Problem to work on
Repeat what the lines below say, word for word, and skip every image.
○ ○ ○ ○ ○ ○ ○
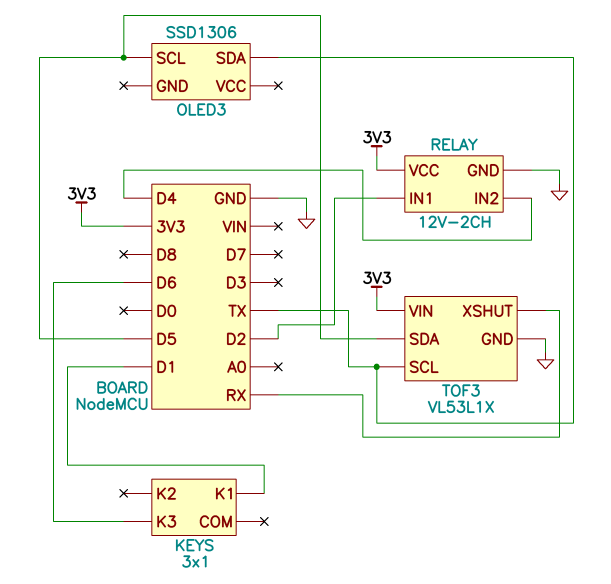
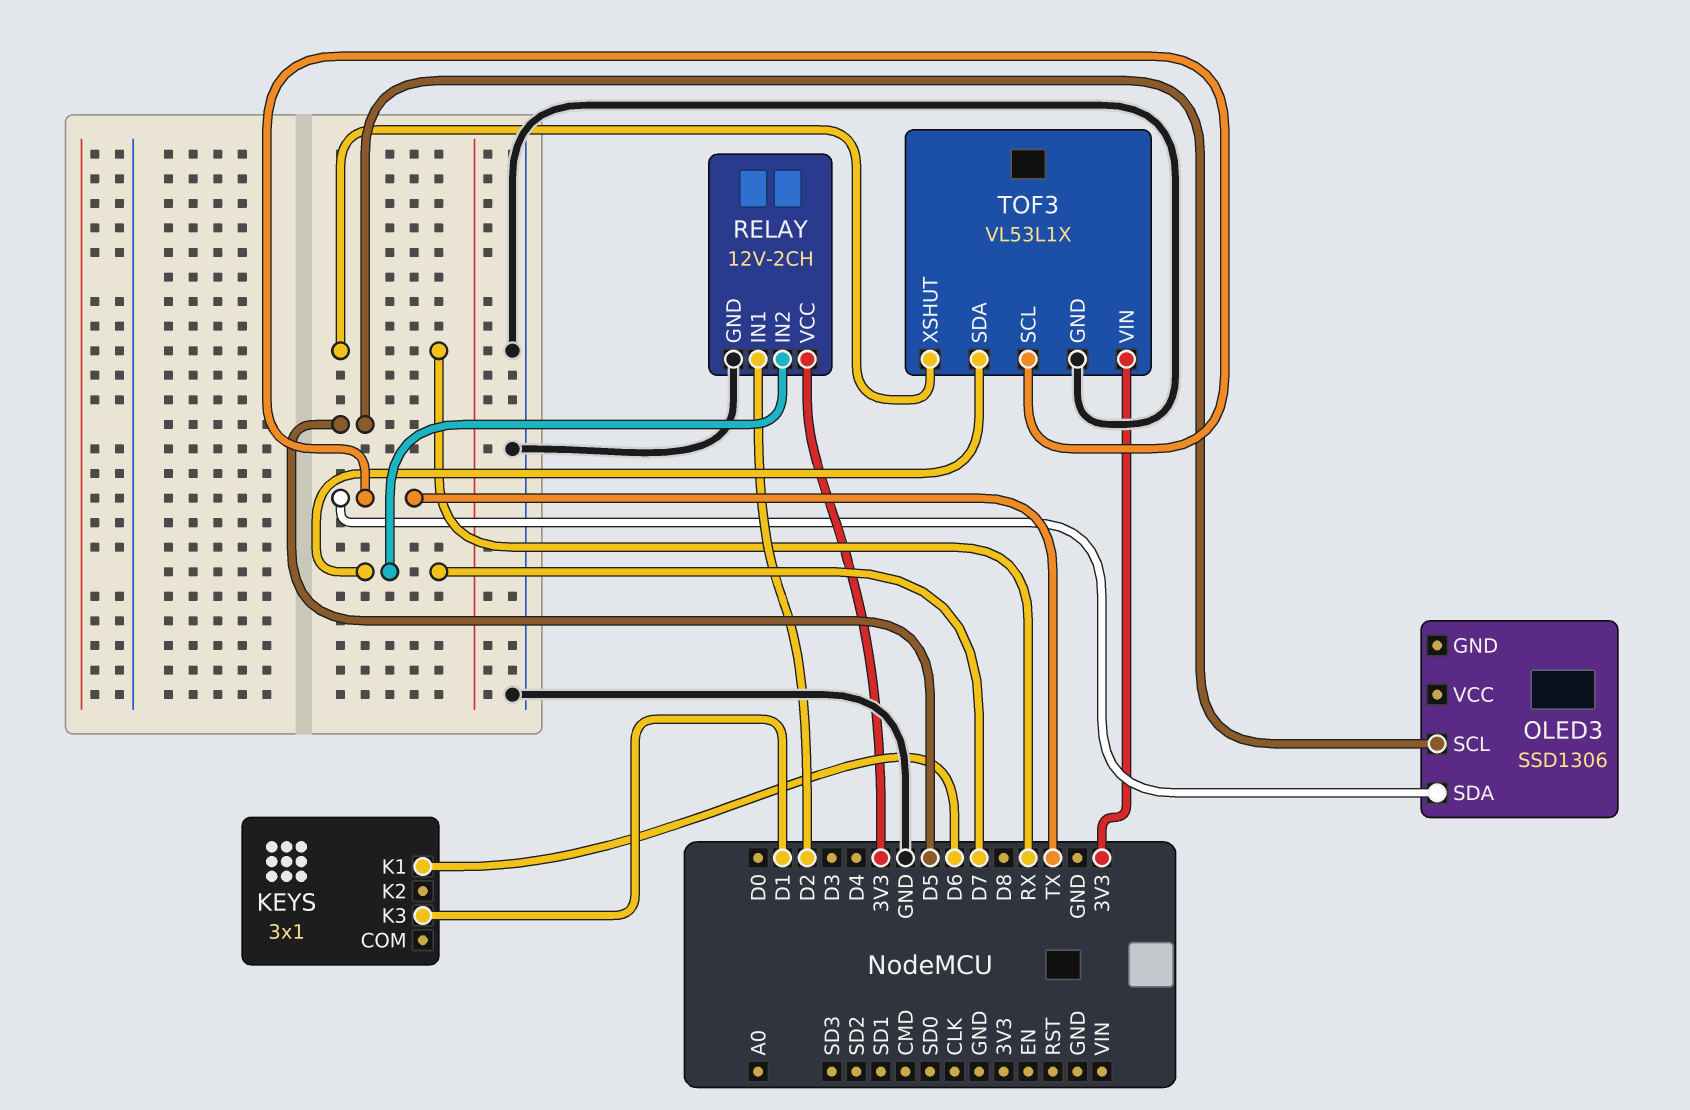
KEYS pin K1: D1 -> D6
KEYS pin K3: D6 -> D1
RELAY pin IN2: D4 -> D7
TOF3 pin SDA: D5 -> D7

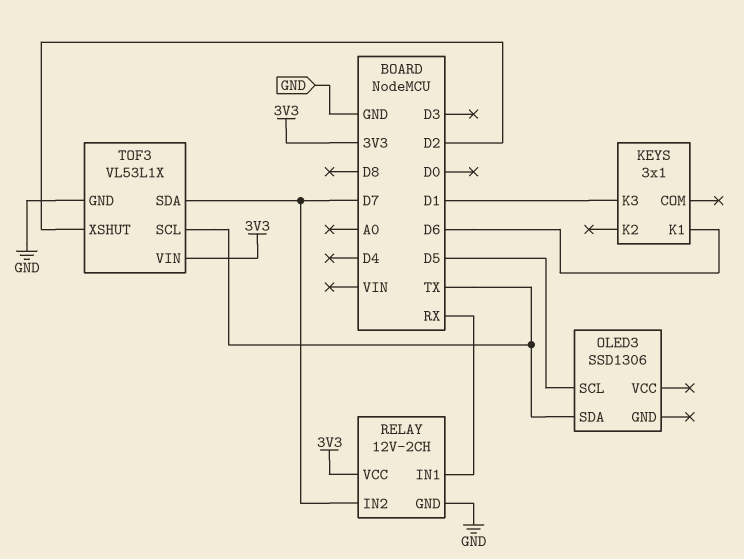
RELAY pin IN1: D2 -> RX
TOF3 pin XSHUT: RX -> D2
○ ○ ○ ○ ○ ○ ○
Exercise response
KEYS pin K1: D1 -> D6
KEYS pin K3: D6 -> D1
RELAY pin IN2: D4 -> D7
TOF3 pin SDA: D5 -> D7

RELAY pin IN1: D2 -> RX
TOF3 pin XSHUT: RX -> D2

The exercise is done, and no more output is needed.